INFORMATION Start Marker

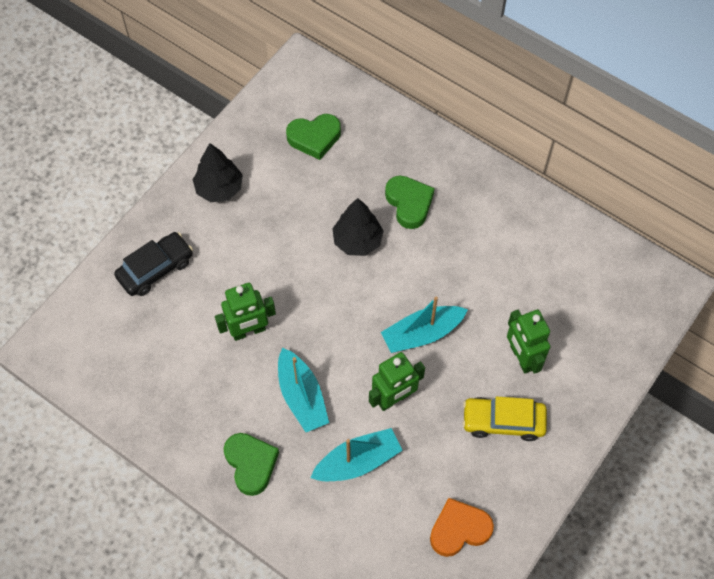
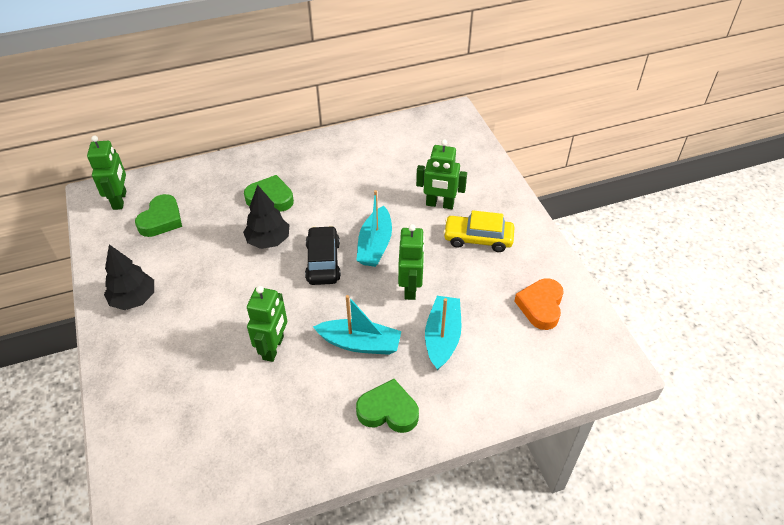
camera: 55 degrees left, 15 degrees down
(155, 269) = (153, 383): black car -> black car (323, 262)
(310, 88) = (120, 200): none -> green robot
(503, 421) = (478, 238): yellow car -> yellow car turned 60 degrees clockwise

INFORMATION End Marker
INFORMATION Start Marker

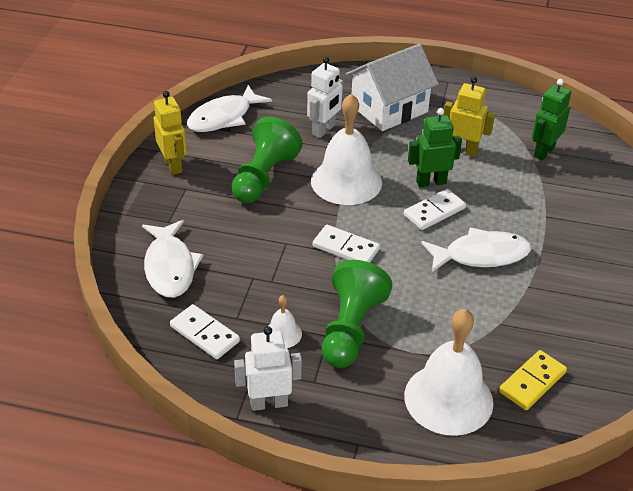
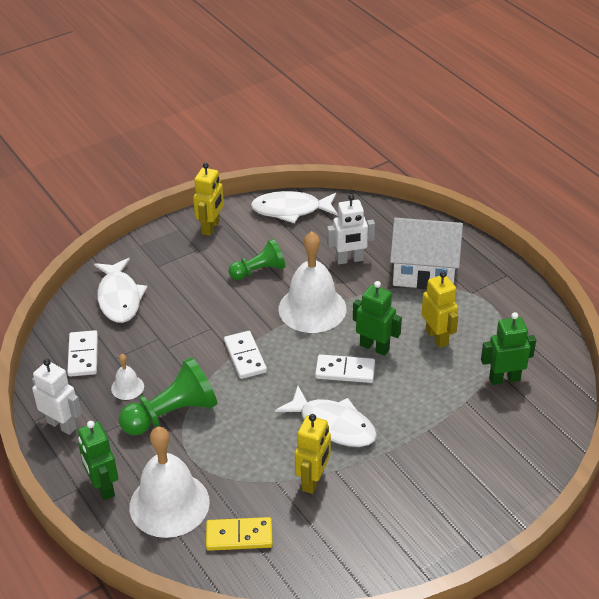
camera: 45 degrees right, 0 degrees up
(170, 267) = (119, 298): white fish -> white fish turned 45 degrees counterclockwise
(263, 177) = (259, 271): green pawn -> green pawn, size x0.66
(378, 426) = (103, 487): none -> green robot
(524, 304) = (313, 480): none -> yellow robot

INFORMATION End Marker

- **EXERCISE PROMPT**
Select every line above that contains the word "none", and copy it.

- **RESULT OF THIS EXERCISE**
(310, 88) = (120, 200): none -> green robot
(378, 426) = (103, 487): none -> green robot
(524, 304) = (313, 480): none -> yellow robot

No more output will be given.